--- DATA ENTRIES ---

○ ○ ○

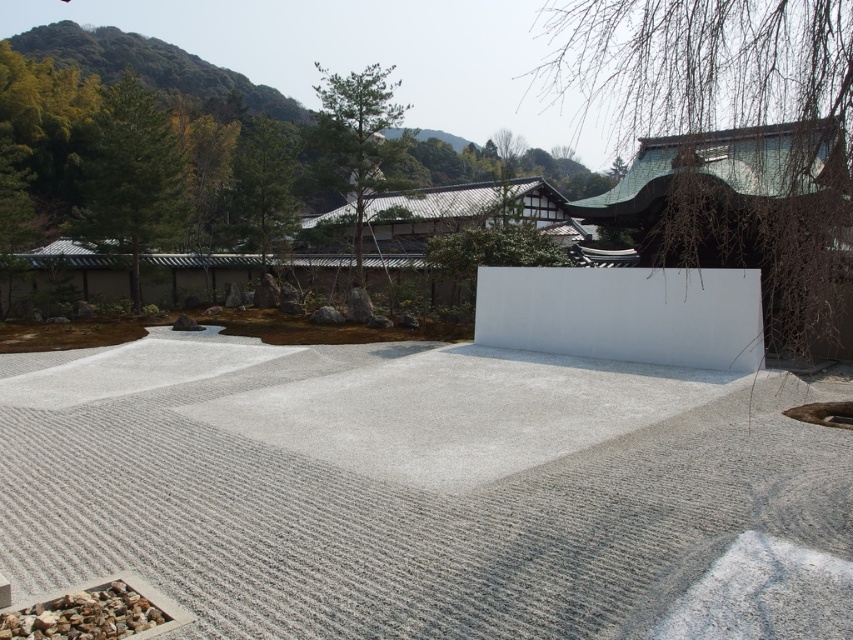
Question: Which of the following is the farthest from the observer?

Choices:
 (A) (270, 173)
 (B) (827, 96)
 (C) (160, 212)

Answer: (A)

Question: Does green leafy tree at center appear on the left side of gray gravel at lower left?

Choices:
 (A) no
 (B) yes

Answer: (B)

Question: From the image, what is the correct spatial relationship of green textured pine tree at upper left in relation to gray gravel at lower left?

Choices:
 (A) right
 (B) left

Answer: (B)

Question: Can you confirm if white smooth concrete at center is positioned above green textured pine tree at upper left?

Choices:
 (A) no
 (B) yes

Answer: (A)

Question: Which point is closer to the camera taking this photo?

Choices:
 (A) (341, 86)
 (B) (543, 291)

Answer: (B)

Question: Which of the following is the farthest from the observer?

Choices:
 (A) coord(143,630)
 (B) coord(132,296)
 (C) coord(676,360)

Answer: (B)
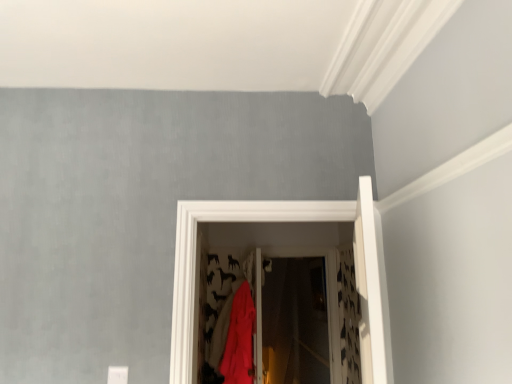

○ ○ ○

--- TO BE DONE ---
Copy the lines above word for word, leaving out the pictures.

--- THE REPLY ---
Question: Which of the following is the farthest from the observer?

Choices:
 (A) (270, 173)
 (B) (827, 96)
 (C) (160, 212)

Answer: (A)

Question: Does green leafy tree at center appear on the left side of gray gravel at lower left?

Choices:
 (A) no
 (B) yes

Answer: (B)

Question: From the image, what is the correct spatial relationship of green textured pine tree at upper left in relation to gray gravel at lower left?

Choices:
 (A) right
 (B) left

Answer: (B)

Question: Can you confirm if white smooth concrete at center is positioned above green textured pine tree at upper left?

Choices:
 (A) no
 (B) yes

Answer: (A)

Question: Which point is closer to the camera taking this photo?

Choices:
 (A) (341, 86)
 (B) (543, 291)

Answer: (B)

Question: Which of the following is the farthest from the observer?

Choices:
 (A) coord(143,630)
 (B) coord(132,296)
 (C) coord(676,360)

Answer: (B)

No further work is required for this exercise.